AIM OF THE TASK → Filter the listing below, copying every line in which the word "each" appears.

Records from a collection:
* START *

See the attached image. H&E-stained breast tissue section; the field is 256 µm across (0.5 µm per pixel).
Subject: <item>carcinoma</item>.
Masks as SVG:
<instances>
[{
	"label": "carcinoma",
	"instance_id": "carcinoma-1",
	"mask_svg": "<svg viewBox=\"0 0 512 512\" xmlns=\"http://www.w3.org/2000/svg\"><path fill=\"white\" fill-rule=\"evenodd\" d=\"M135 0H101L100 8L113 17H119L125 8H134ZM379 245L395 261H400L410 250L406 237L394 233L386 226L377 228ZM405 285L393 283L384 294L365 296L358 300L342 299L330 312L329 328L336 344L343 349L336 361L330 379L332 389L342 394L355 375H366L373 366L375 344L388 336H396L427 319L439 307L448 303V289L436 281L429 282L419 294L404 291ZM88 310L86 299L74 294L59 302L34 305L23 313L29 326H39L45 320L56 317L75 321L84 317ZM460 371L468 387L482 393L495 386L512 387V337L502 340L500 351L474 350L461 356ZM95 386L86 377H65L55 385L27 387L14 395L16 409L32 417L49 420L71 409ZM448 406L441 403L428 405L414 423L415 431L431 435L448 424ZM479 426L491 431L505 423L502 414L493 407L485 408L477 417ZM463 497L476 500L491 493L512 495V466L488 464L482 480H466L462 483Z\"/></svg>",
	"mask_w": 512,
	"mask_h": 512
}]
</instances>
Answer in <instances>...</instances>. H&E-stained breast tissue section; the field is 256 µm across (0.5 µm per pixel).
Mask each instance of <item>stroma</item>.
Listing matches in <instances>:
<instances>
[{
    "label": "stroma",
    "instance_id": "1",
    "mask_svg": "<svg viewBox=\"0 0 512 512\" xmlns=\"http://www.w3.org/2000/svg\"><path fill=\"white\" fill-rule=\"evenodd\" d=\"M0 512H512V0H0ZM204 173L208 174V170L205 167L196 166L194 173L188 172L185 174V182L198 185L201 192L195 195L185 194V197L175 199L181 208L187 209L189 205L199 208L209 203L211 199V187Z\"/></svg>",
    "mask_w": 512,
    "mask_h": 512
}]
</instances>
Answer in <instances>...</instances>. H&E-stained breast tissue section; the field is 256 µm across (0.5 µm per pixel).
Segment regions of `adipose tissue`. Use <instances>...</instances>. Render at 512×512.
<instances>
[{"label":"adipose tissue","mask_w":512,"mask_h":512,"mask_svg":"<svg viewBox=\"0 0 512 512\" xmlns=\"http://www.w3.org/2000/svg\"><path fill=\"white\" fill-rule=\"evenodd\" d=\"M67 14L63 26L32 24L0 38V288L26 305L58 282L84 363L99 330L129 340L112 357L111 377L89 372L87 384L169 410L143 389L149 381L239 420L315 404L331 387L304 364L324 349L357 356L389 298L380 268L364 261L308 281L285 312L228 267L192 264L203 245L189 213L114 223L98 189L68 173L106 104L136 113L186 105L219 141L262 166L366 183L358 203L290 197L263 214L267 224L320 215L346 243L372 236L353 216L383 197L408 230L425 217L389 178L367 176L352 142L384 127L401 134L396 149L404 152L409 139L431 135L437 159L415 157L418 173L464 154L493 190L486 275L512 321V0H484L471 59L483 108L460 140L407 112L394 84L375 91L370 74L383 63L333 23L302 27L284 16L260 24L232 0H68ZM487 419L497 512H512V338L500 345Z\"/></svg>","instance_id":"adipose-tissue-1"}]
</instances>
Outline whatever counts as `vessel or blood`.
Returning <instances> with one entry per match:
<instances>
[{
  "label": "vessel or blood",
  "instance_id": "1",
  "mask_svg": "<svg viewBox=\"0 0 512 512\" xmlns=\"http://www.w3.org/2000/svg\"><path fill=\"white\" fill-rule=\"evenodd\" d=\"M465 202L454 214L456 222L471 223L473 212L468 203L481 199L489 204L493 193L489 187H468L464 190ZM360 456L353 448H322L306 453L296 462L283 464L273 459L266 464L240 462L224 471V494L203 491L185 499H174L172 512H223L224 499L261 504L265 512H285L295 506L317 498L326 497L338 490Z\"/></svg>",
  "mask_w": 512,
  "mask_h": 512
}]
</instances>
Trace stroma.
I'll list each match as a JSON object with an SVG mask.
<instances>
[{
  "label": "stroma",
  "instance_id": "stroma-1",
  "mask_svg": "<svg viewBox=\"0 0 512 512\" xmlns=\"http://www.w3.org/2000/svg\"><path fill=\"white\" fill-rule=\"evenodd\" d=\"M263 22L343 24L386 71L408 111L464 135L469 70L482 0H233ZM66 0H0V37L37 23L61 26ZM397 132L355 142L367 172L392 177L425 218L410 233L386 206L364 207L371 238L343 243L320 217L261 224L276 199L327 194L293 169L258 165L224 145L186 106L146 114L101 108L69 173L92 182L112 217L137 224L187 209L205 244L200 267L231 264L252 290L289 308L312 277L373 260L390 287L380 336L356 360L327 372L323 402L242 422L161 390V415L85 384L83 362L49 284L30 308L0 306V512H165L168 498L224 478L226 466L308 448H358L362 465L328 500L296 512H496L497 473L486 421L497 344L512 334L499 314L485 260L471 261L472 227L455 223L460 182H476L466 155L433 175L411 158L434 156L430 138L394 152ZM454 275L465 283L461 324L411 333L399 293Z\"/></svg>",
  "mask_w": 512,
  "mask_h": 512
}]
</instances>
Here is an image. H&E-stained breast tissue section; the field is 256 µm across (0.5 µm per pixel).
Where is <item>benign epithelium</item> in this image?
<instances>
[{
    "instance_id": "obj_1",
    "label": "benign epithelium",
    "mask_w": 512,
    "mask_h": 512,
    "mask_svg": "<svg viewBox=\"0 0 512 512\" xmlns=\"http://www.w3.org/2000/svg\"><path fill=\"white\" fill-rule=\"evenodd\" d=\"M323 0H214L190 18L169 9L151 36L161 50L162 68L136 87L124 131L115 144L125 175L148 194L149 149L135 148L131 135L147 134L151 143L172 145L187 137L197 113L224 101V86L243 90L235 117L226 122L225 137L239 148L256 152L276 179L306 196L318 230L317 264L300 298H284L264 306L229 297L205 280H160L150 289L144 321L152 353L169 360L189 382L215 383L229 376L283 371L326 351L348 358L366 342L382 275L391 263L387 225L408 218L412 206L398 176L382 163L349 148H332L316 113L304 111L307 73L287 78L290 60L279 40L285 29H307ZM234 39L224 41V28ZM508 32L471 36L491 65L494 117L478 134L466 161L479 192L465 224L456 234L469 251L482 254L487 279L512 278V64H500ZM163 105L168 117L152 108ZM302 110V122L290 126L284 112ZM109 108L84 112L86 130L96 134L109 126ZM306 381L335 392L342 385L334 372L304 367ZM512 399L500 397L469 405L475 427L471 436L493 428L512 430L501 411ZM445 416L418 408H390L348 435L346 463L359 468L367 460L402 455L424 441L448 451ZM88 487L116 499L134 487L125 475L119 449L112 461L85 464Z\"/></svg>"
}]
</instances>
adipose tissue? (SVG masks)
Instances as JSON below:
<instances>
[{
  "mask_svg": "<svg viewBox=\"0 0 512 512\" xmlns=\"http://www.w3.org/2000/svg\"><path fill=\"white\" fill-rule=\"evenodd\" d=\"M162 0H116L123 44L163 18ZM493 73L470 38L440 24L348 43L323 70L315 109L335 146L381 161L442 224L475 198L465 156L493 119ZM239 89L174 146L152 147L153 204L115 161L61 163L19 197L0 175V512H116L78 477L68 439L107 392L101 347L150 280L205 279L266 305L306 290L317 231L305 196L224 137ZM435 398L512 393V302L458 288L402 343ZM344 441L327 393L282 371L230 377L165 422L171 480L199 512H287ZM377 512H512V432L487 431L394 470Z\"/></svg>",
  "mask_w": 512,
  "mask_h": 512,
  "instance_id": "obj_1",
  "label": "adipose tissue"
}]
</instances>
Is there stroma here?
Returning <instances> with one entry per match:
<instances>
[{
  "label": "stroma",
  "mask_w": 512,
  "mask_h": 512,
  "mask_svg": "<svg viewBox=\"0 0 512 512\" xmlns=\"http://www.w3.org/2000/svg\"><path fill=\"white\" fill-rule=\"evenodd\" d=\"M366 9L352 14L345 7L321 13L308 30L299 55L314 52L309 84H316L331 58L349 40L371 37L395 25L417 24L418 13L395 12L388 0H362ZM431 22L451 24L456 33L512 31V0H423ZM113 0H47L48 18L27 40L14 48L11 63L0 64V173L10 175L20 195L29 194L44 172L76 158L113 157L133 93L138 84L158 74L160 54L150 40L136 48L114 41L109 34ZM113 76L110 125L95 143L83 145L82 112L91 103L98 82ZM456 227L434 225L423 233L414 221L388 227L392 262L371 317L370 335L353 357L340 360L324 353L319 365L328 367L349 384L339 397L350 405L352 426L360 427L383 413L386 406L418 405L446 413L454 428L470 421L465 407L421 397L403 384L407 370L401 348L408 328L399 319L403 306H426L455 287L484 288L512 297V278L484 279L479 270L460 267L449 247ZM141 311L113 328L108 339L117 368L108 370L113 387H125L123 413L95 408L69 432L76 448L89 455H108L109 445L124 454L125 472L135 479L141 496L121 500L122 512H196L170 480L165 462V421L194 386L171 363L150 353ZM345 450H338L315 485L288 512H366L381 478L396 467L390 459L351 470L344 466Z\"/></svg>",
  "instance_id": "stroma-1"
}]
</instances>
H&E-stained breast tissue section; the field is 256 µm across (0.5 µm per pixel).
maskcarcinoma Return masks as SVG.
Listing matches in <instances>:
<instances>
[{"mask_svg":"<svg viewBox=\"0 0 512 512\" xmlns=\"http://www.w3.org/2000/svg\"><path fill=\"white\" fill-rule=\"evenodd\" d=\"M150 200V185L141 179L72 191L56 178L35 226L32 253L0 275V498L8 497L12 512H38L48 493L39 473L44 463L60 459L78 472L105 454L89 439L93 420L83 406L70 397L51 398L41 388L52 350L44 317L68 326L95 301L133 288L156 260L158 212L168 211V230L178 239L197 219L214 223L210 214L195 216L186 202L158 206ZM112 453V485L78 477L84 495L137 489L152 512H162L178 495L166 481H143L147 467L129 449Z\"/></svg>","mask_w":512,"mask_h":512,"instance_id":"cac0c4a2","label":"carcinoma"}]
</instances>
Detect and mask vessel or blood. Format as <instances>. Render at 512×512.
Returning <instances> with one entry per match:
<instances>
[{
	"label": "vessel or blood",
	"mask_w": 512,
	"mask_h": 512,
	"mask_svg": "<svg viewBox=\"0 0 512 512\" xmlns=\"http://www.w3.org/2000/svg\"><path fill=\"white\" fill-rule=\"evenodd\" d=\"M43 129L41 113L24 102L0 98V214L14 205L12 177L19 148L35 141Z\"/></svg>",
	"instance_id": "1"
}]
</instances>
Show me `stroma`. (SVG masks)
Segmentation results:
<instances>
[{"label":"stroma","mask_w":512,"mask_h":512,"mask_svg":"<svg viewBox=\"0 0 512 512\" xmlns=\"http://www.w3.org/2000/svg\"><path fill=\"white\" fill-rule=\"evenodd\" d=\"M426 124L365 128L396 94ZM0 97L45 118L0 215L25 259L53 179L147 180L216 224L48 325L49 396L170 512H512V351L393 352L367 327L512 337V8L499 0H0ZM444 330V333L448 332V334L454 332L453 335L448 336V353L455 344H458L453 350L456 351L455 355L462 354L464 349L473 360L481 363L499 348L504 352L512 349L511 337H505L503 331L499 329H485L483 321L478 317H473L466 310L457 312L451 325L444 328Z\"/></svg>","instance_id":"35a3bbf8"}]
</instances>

* END *

COMPLETED EXERCISE →
Mask each instance of <item>stroma</item>.
I'll list each match as a JSON object with an SVG mask.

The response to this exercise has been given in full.